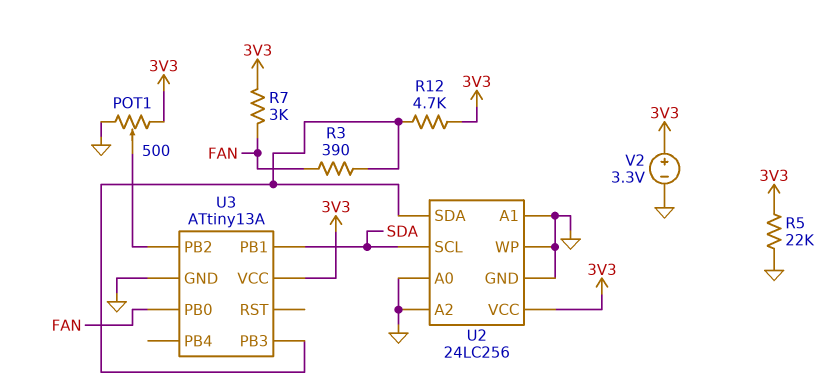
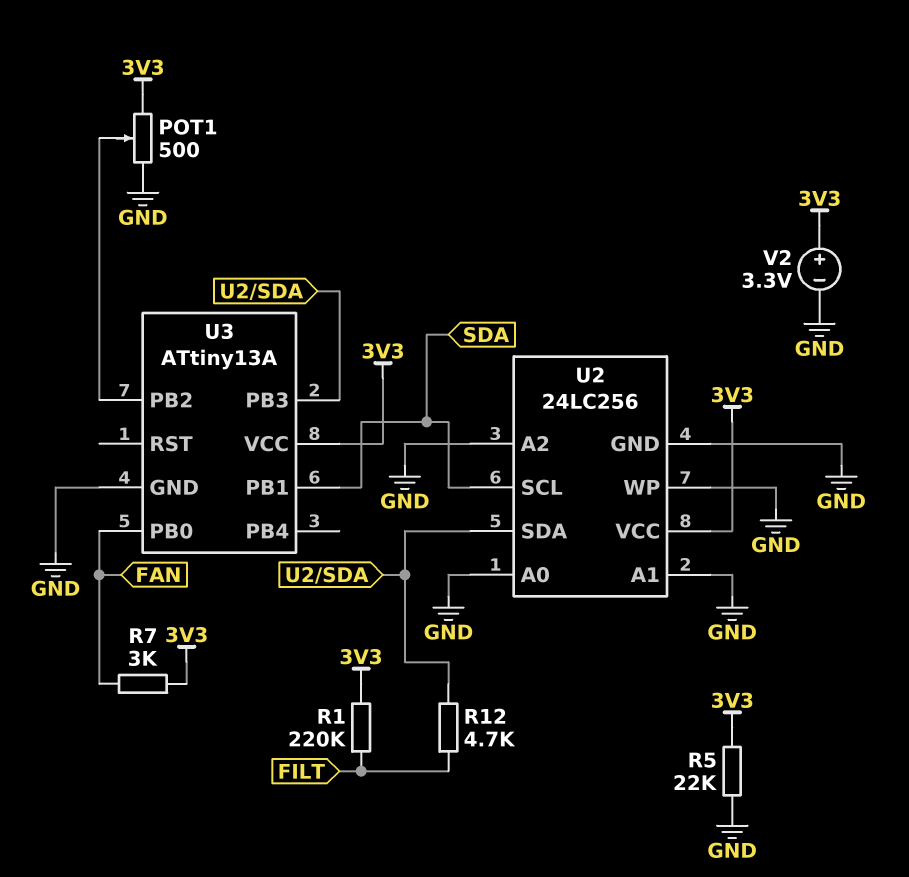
R1: none -> 220k (3V3, FILT)
R3: 390 (FAN, U2/SDA) -> none
R12: 4.7k (3V3, U2/SDA) -> 4.7k (FILT, U2/SDA)

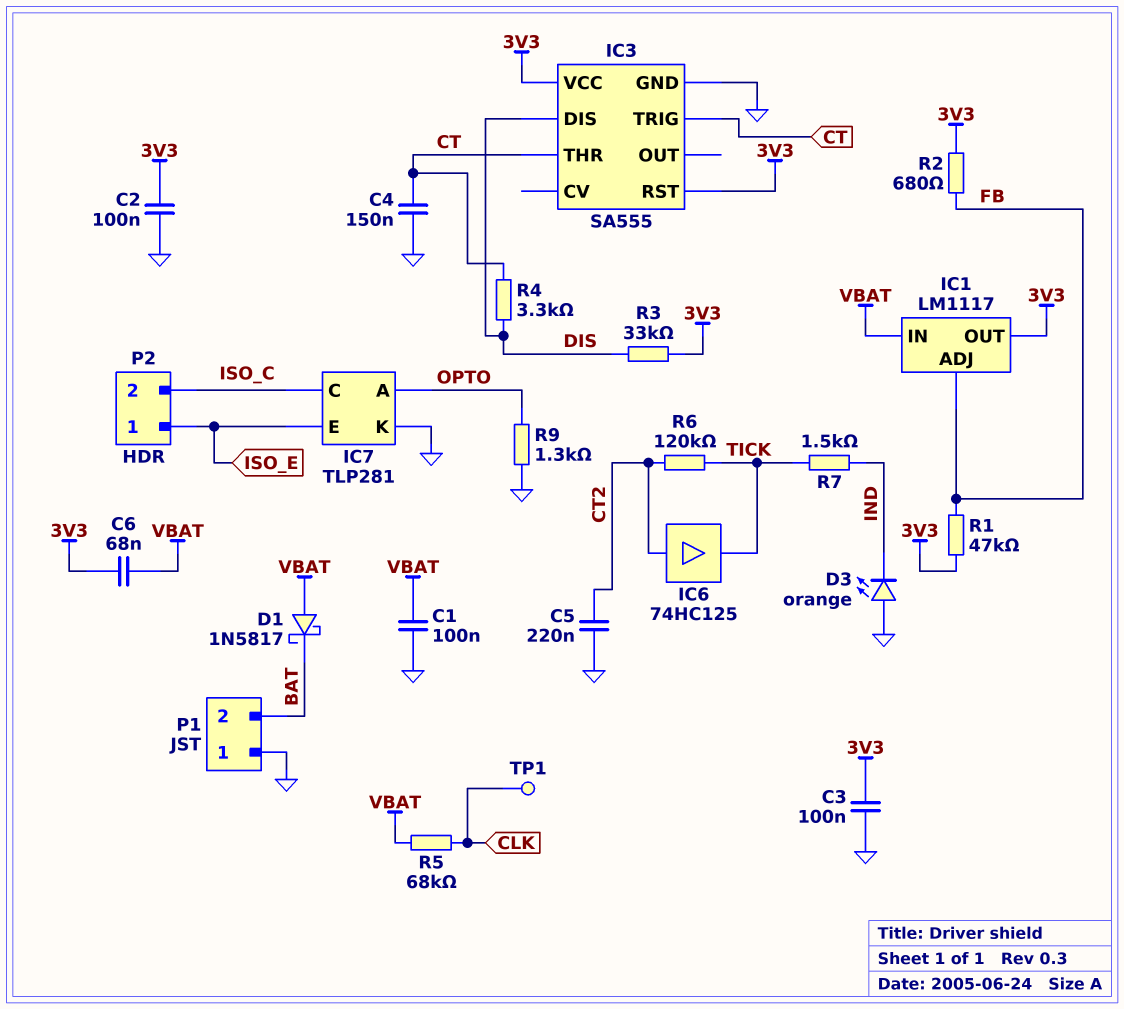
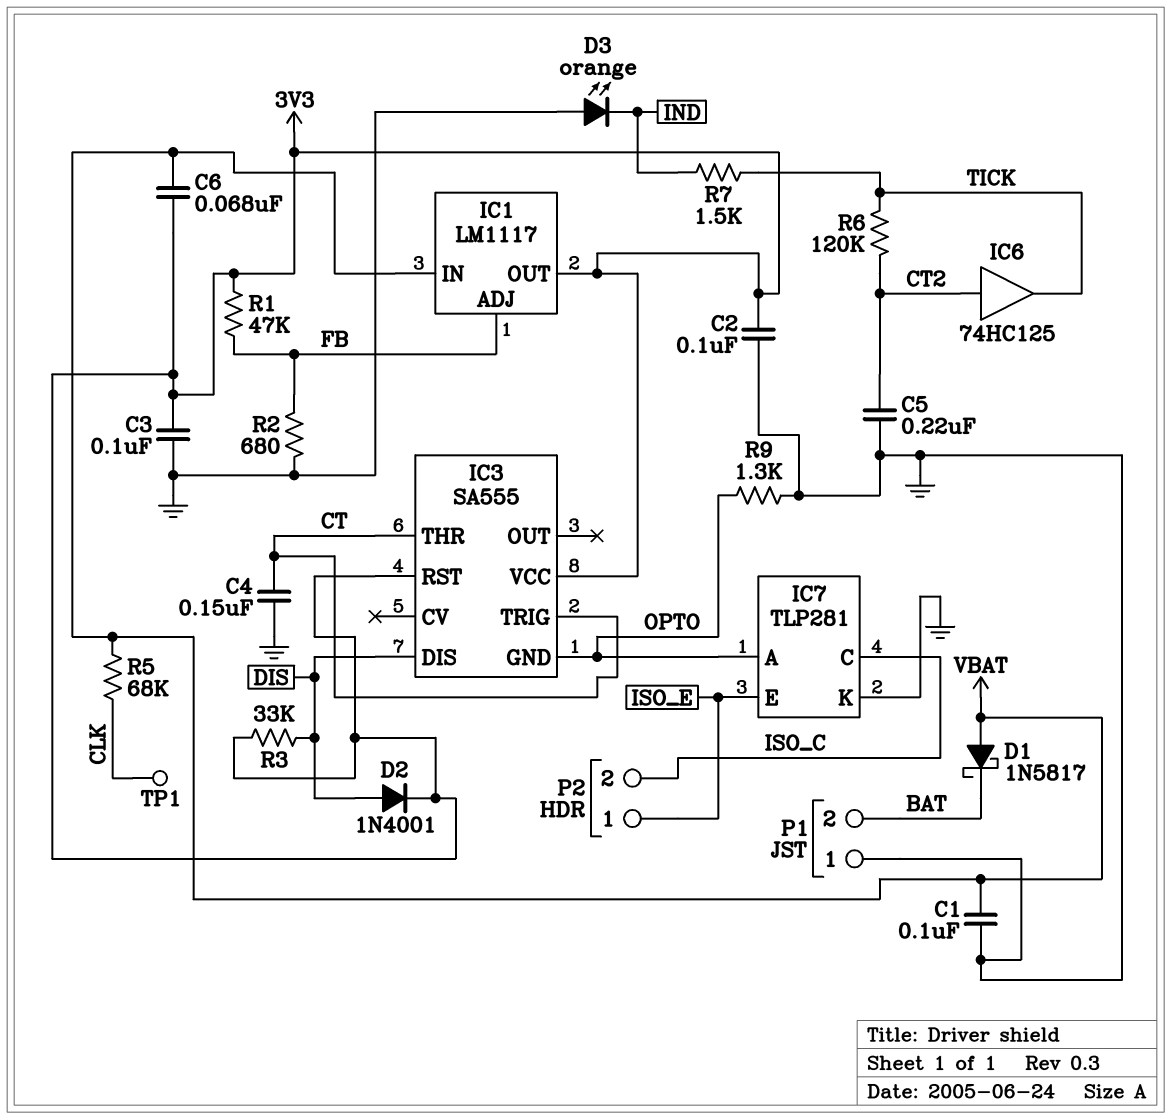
D2: none -> diode 1N4001 (A DIS, K 3V3)
IC3 pin GND: GND -> OPTO
R2: 680 (3V3, FB) -> 680 (FB, GND)
R4: 3.3k (CT, DIS) -> none

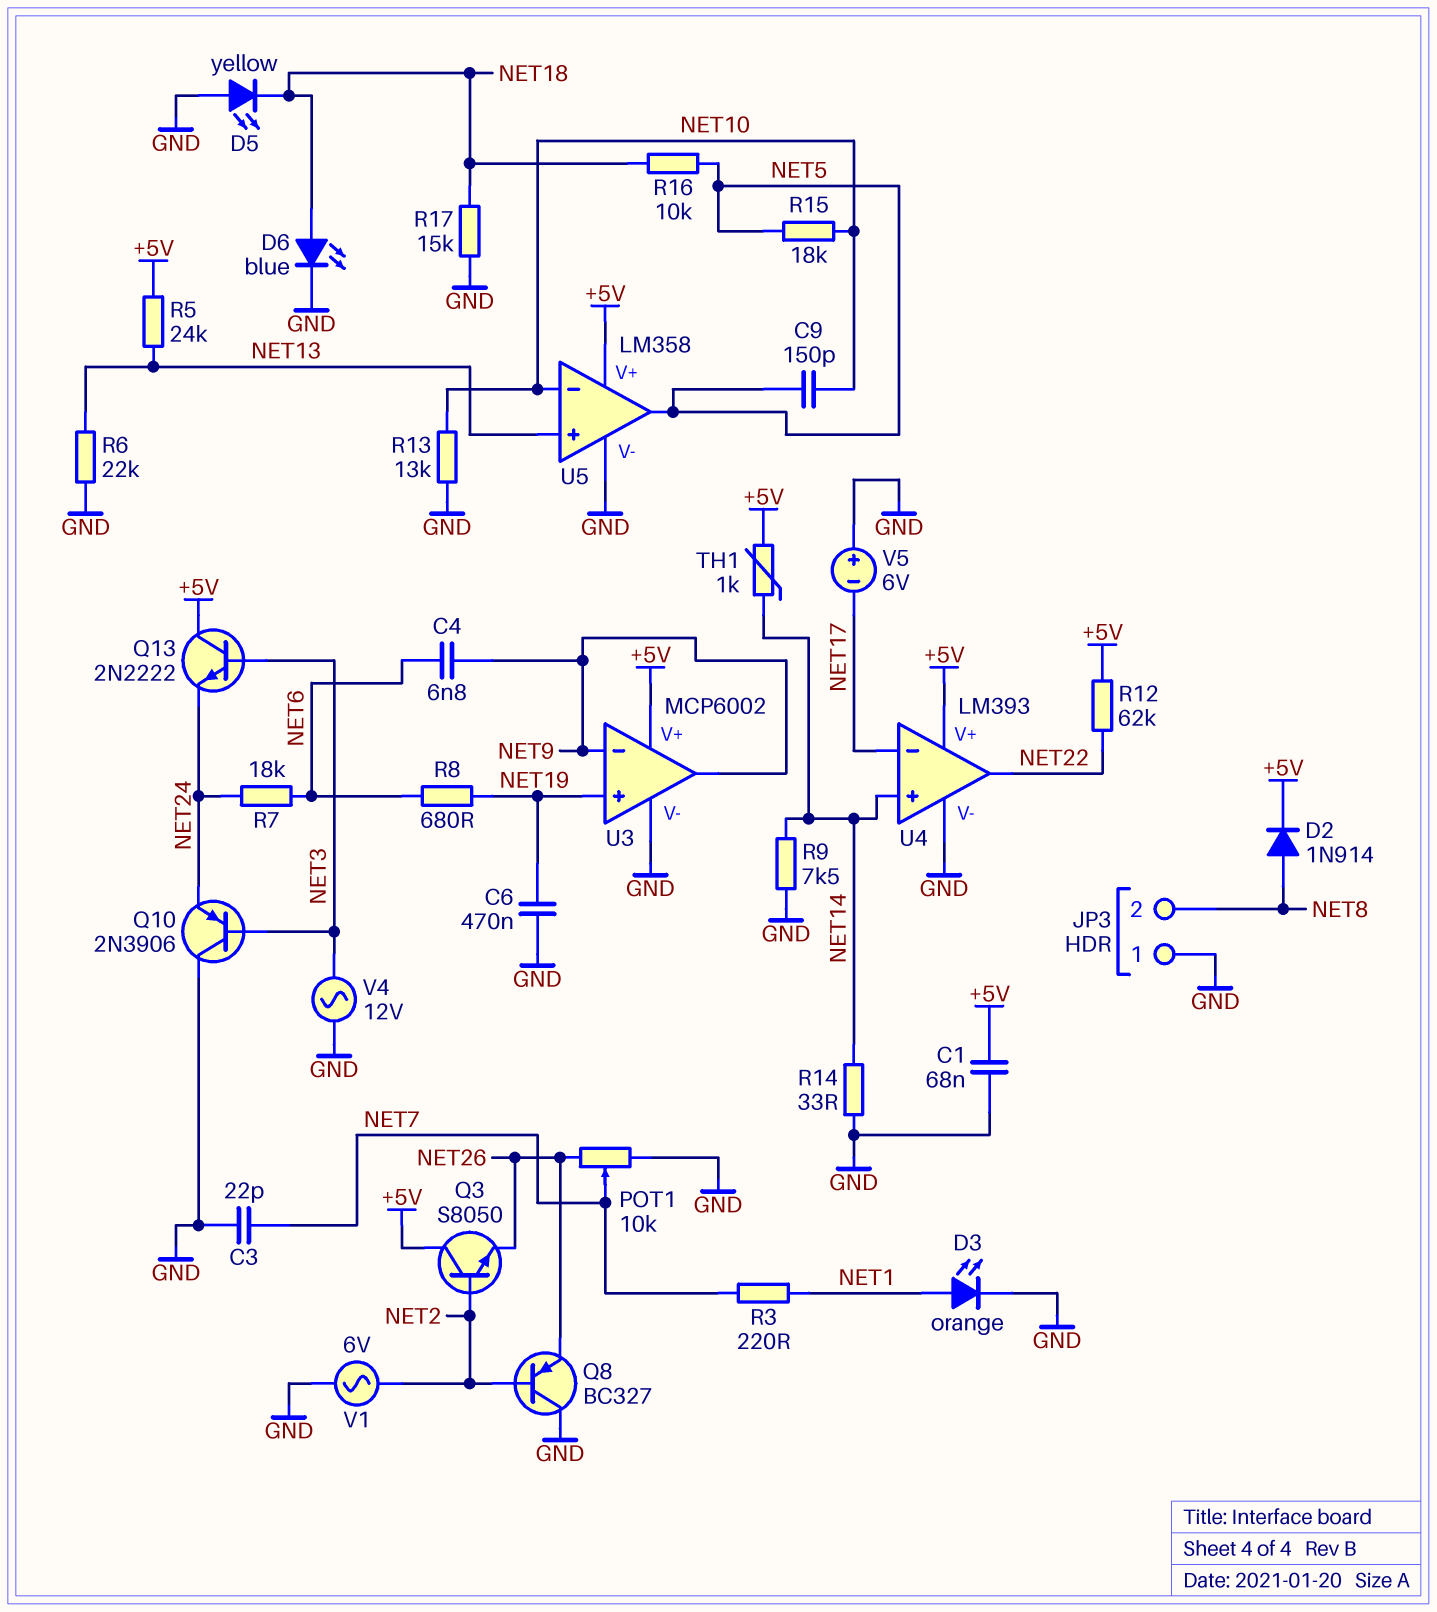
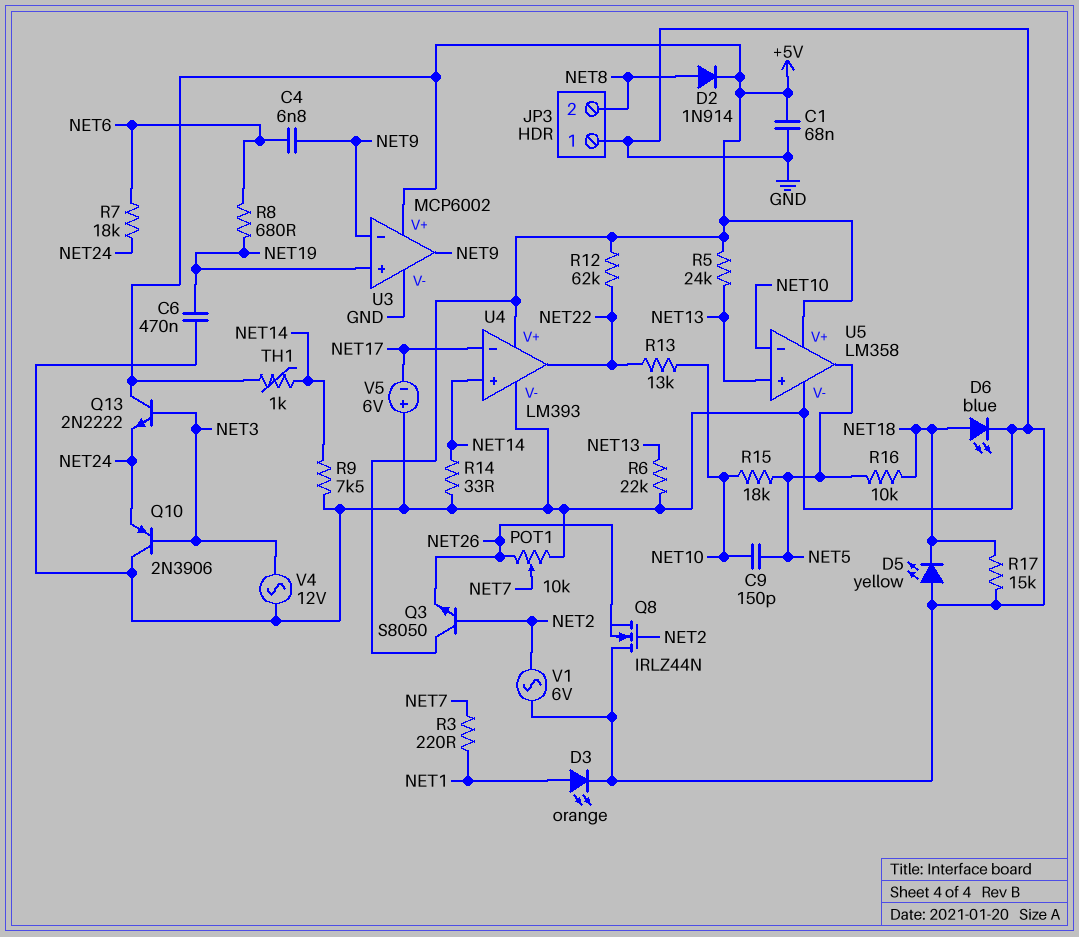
C3: 22pF (GND, NET7) -> none
Q8: PNP BC327 (B NET2, C GND, E NET26) -> NMOS IRLZ44N (G NET2, D GND, S NET26)
R13: 13k (GND, NET10) -> 13k (NET10, NET22)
____________
| Problem details |
Copy out each line of the data that holds the string "FILT".

| Task solution |
R1: none -> 220k (3V3, FILT)
R12: 4.7k (3V3, U2/SDA) -> 4.7k (FILT, U2/SDA)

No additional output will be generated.